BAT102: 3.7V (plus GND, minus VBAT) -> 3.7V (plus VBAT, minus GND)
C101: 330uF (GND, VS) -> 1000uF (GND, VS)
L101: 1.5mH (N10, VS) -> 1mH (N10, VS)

==

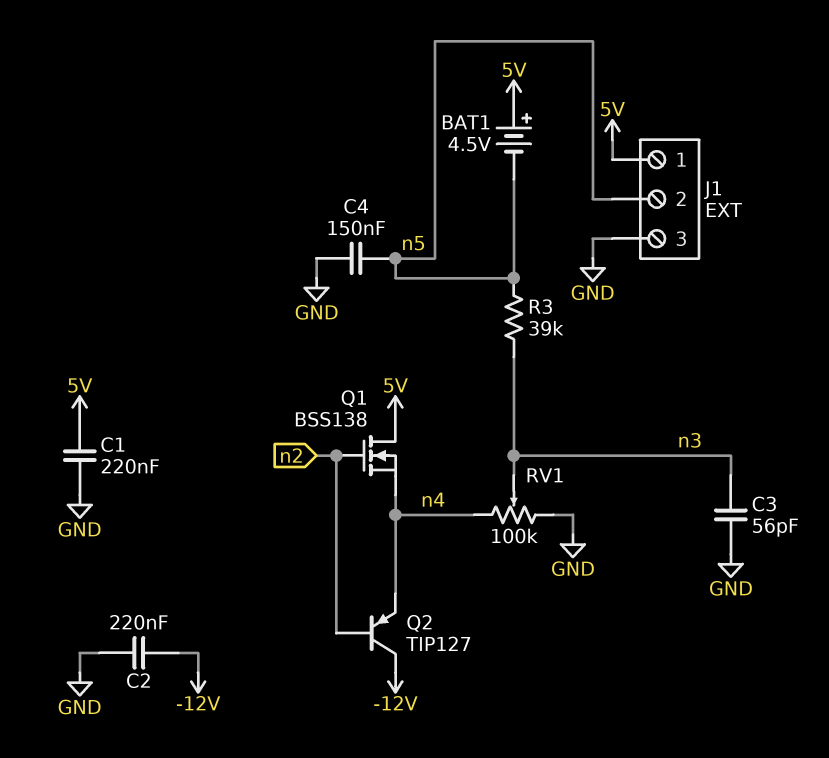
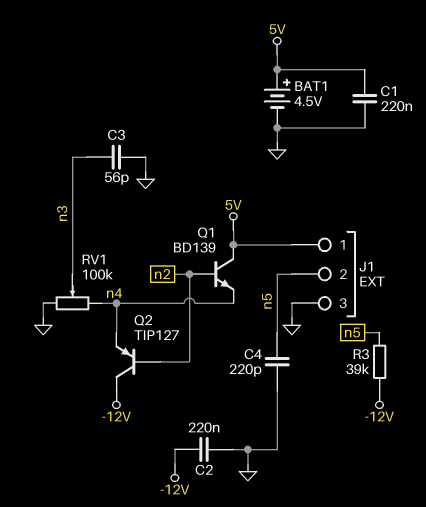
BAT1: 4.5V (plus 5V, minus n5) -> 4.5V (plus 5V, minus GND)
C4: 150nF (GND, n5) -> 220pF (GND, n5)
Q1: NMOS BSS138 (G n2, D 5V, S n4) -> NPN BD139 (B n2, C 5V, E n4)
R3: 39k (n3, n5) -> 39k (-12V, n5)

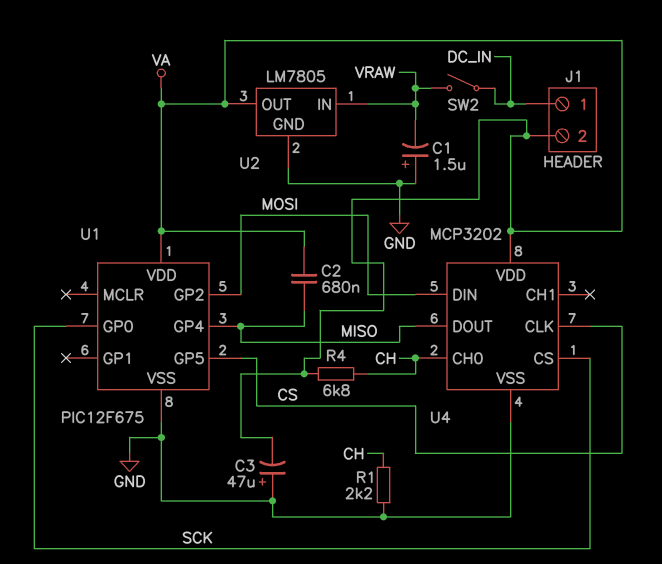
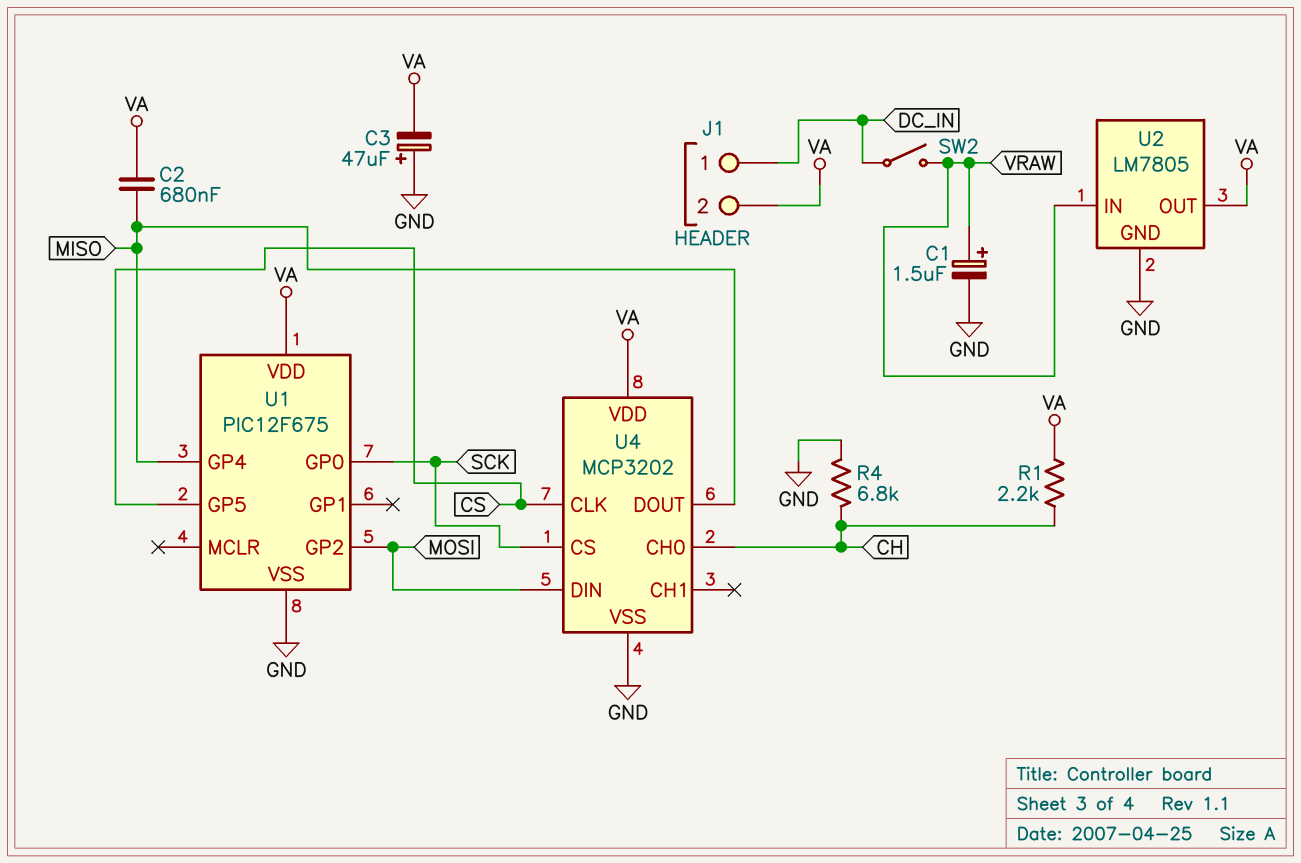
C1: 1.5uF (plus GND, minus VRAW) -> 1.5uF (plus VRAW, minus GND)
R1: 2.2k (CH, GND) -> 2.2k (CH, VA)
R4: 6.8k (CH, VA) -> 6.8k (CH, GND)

• **EXERCISE**:
Repeat exactly the lines above, beginning at the one containing "C4: 150nF (GND, n5) -> 220pF (GND, n5)" and ending at the one containing "R4: 6.8k (CH, VA) -> 6.8k (CH, GND)". Do not carry over any pictures.

• **EXERCISE RESPONSE**:
C4: 150nF (GND, n5) -> 220pF (GND, n5)
Q1: NMOS BSS138 (G n2, D 5V, S n4) -> NPN BD139 (B n2, C 5V, E n4)
R3: 39k (n3, n5) -> 39k (-12V, n5)

C1: 1.5uF (plus GND, minus VRAW) -> 1.5uF (plus VRAW, minus GND)
R1: 2.2k (CH, GND) -> 2.2k (CH, VA)
R4: 6.8k (CH, VA) -> 6.8k (CH, GND)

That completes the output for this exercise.